[Object inventory comparisons]

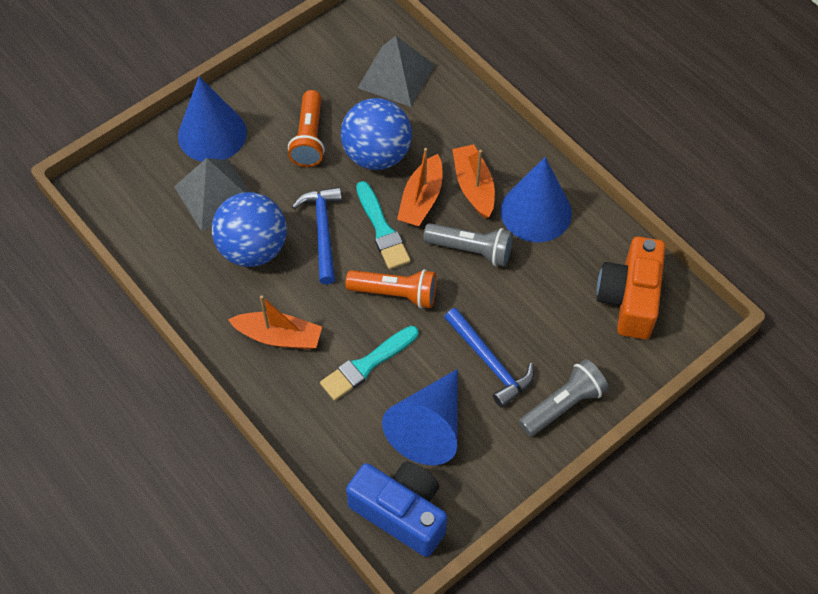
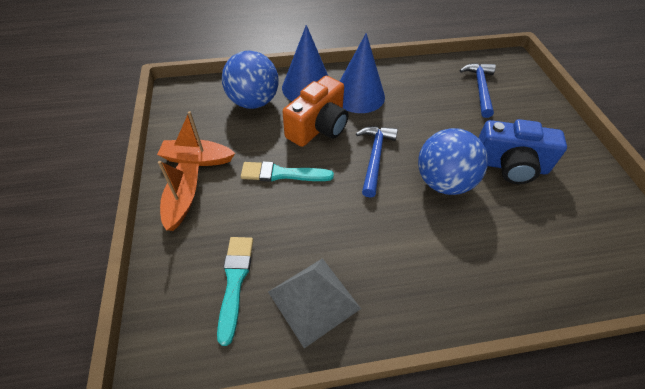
blue cone: 3 -> 2
grey flashlight: 2 -> 0
grey pyramid: 2 -> 1
orange boat: 3 -> 2
orange flashlight: 2 -> 0

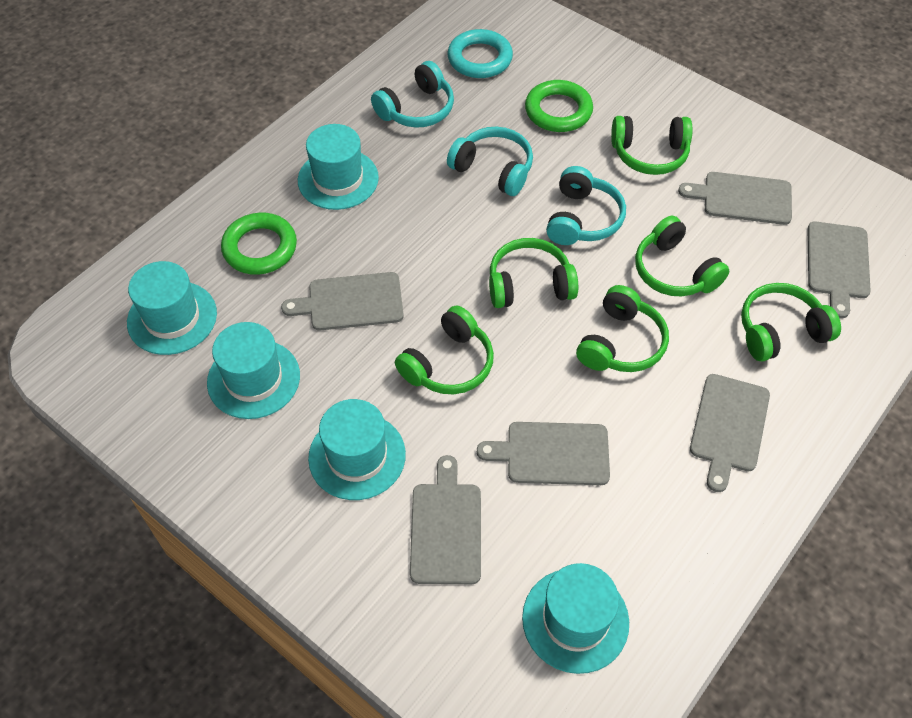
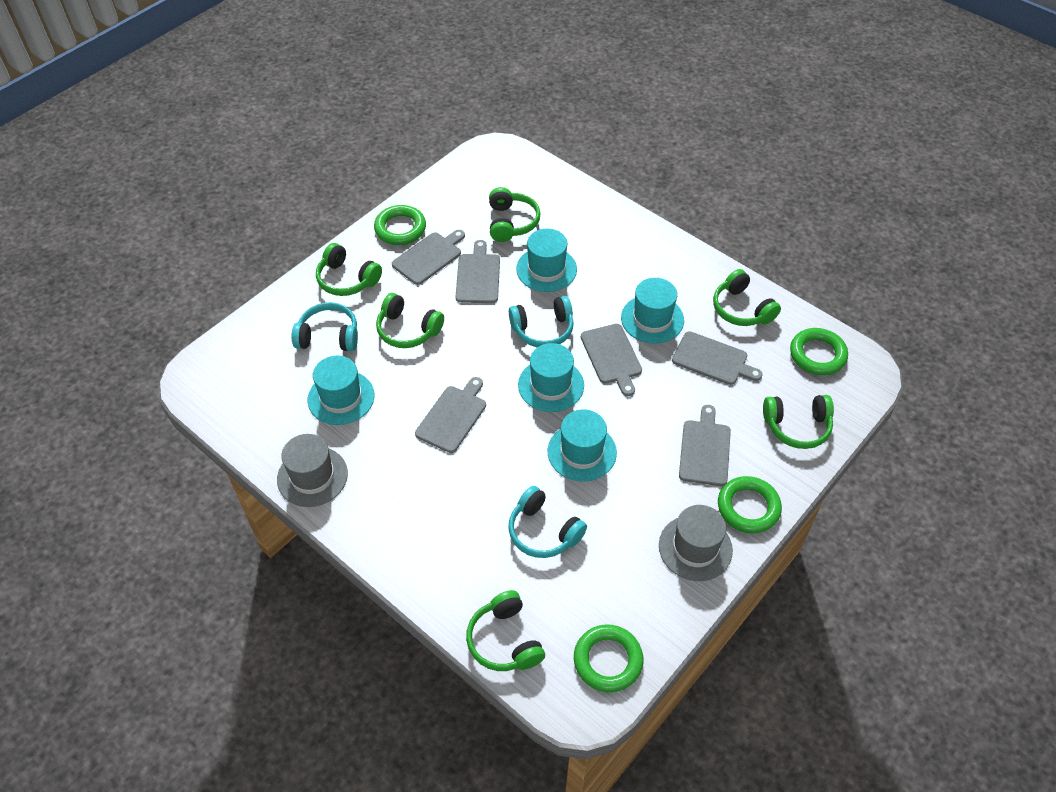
green ring: 2 -> 4
grey hat: 0 -> 2
turquoise ring: 1 -> 0

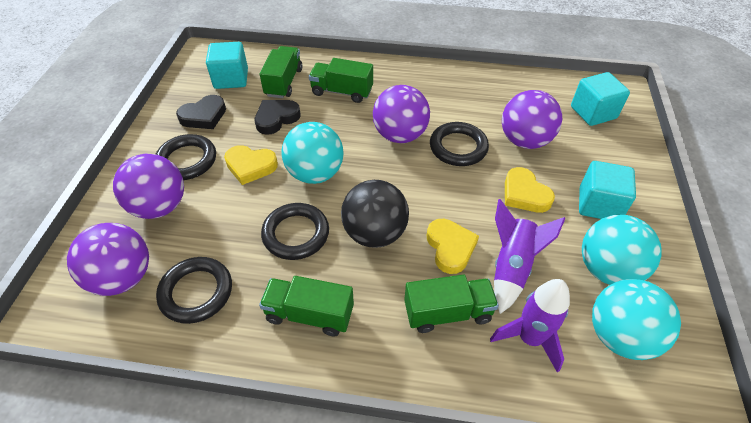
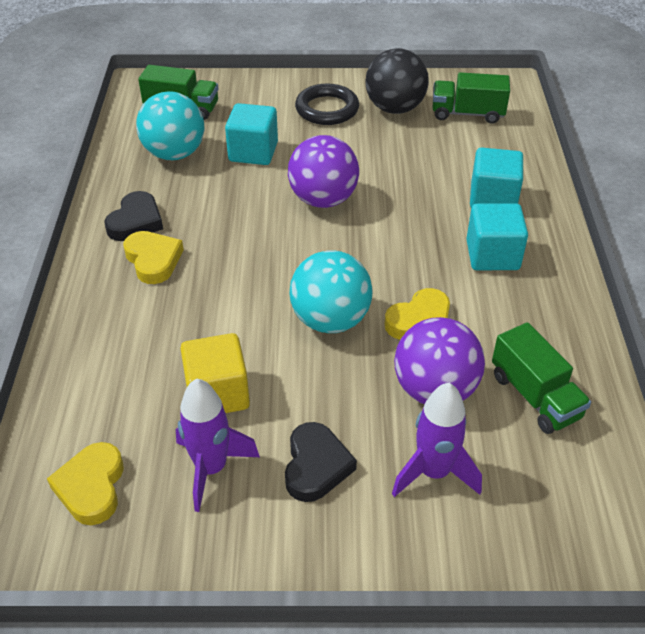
black ring: 4 -> 1
green truck: 4 -> 3
purple ball: 4 -> 2
turquoise ball: 3 -> 2
yellow cube: 0 -> 1

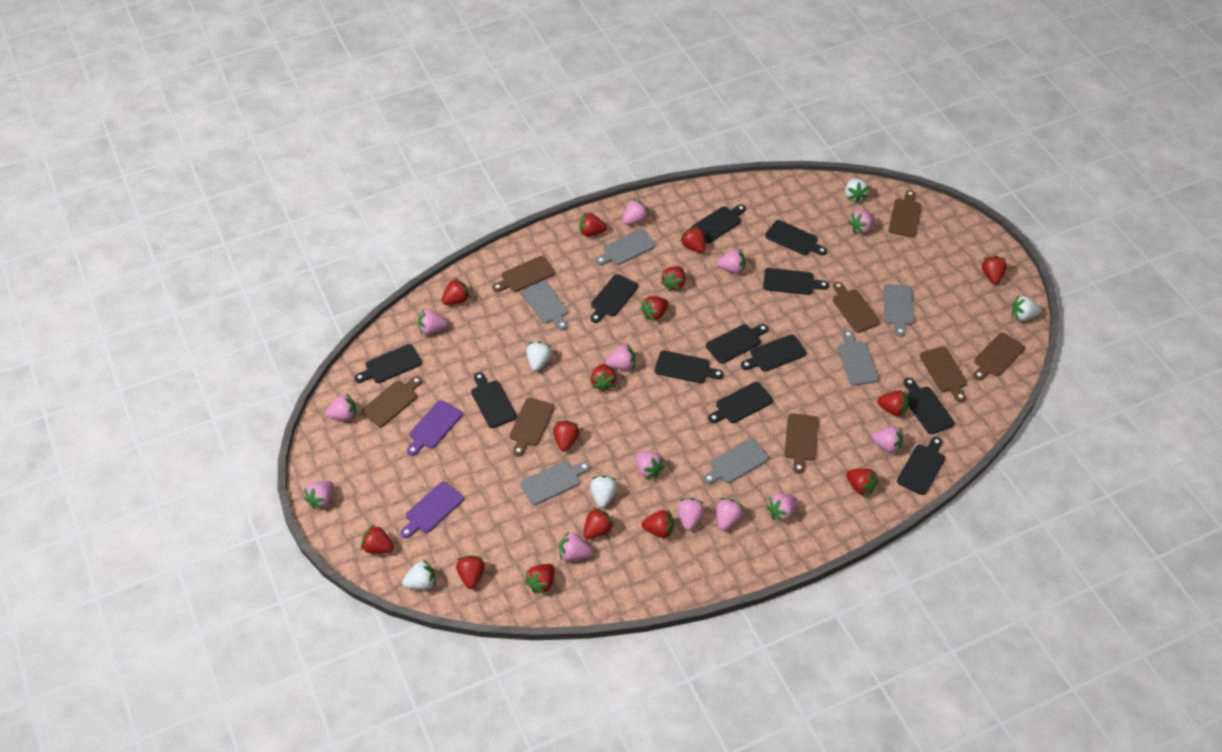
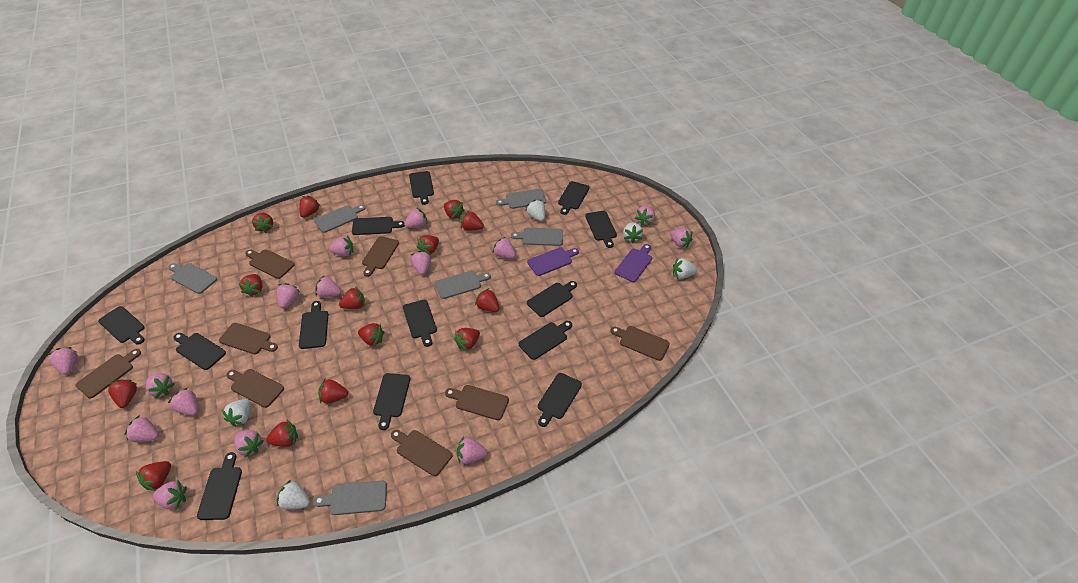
black cutting board: 12 -> 13
pink strawberry: 13 -> 15
red strawberry: 15 -> 14

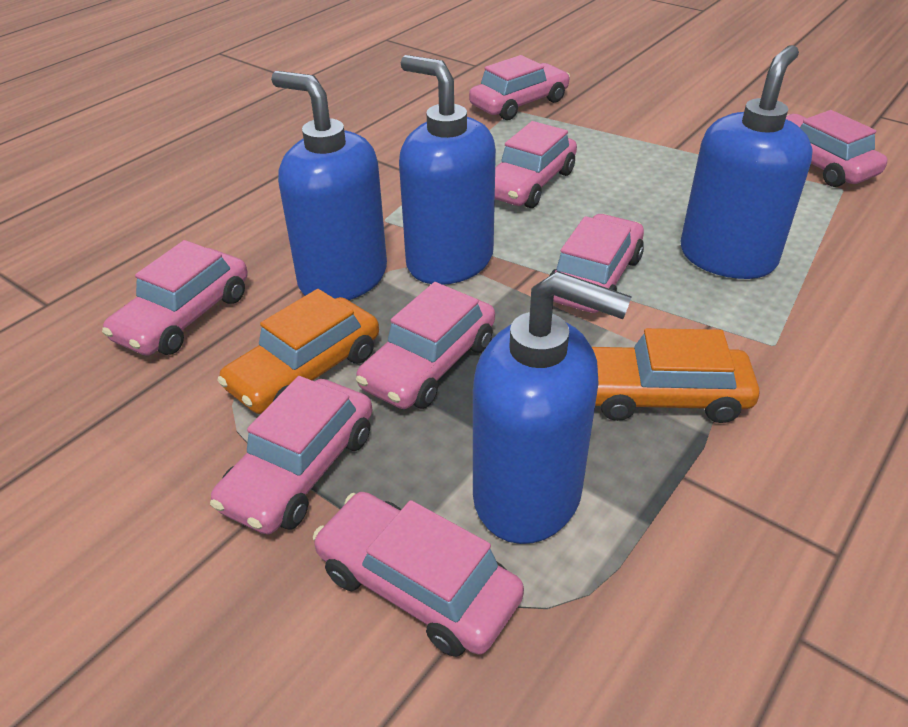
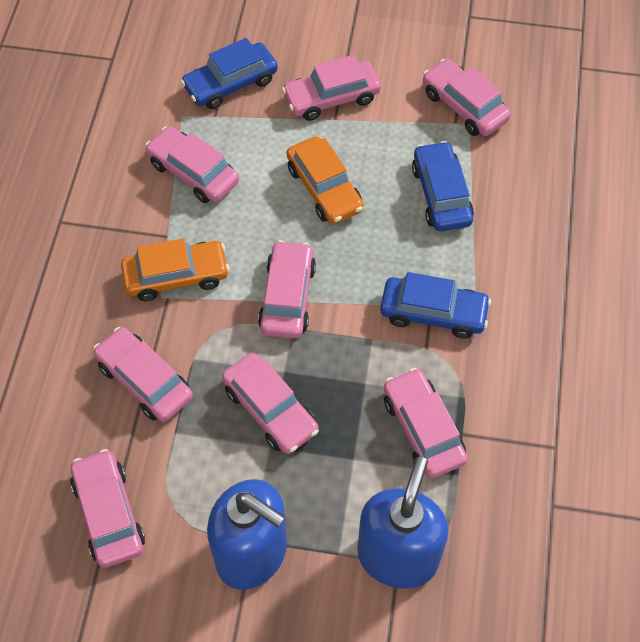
blue car: 0 -> 3
blue soap dispenser: 4 -> 2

### EXERCISE BRIEF
Set down only the lines running from the line with "grey flashlight: 2 -> 0" to the end of the entries, inclusive; omit every picture.

### SOLUTION
grey flashlight: 2 -> 0
grey pyramid: 2 -> 1
orange boat: 3 -> 2
orange flashlight: 2 -> 0

green ring: 2 -> 4
grey hat: 0 -> 2
turquoise ring: 1 -> 0

black ring: 4 -> 1
green truck: 4 -> 3
purple ball: 4 -> 2
turquoise ball: 3 -> 2
yellow cube: 0 -> 1

black cutting board: 12 -> 13
pink strawberry: 13 -> 15
red strawberry: 15 -> 14

blue car: 0 -> 3
blue soap dispenser: 4 -> 2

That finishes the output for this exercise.